→ **Data segment**
○ ○ ○
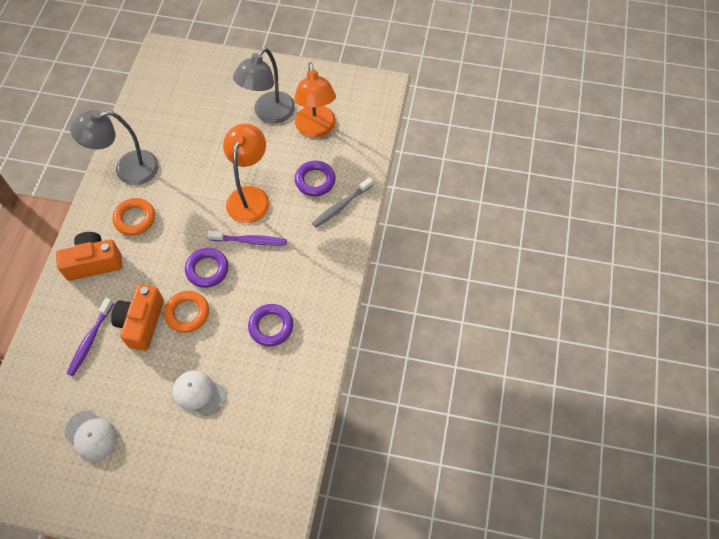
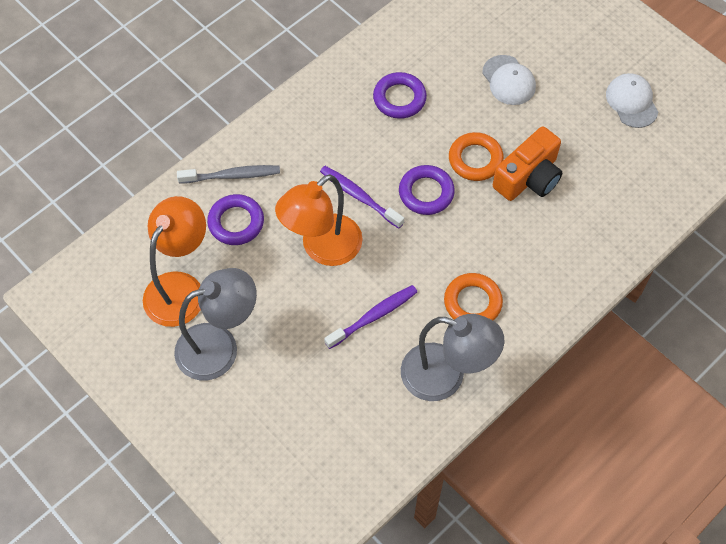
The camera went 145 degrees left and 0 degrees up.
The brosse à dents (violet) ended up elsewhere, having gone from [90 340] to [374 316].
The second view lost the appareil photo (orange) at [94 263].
○ ○ ○
→ **Task to complete**
Output all the data, exactly, without images.

→ **Completed task**
The camera went 145 degrees left and 0 degrees up.
The brosse à dents (violet) ended up elsewhere, having gone from [90 340] to [374 316].
The second view lost the appareil photo (orange) at [94 263].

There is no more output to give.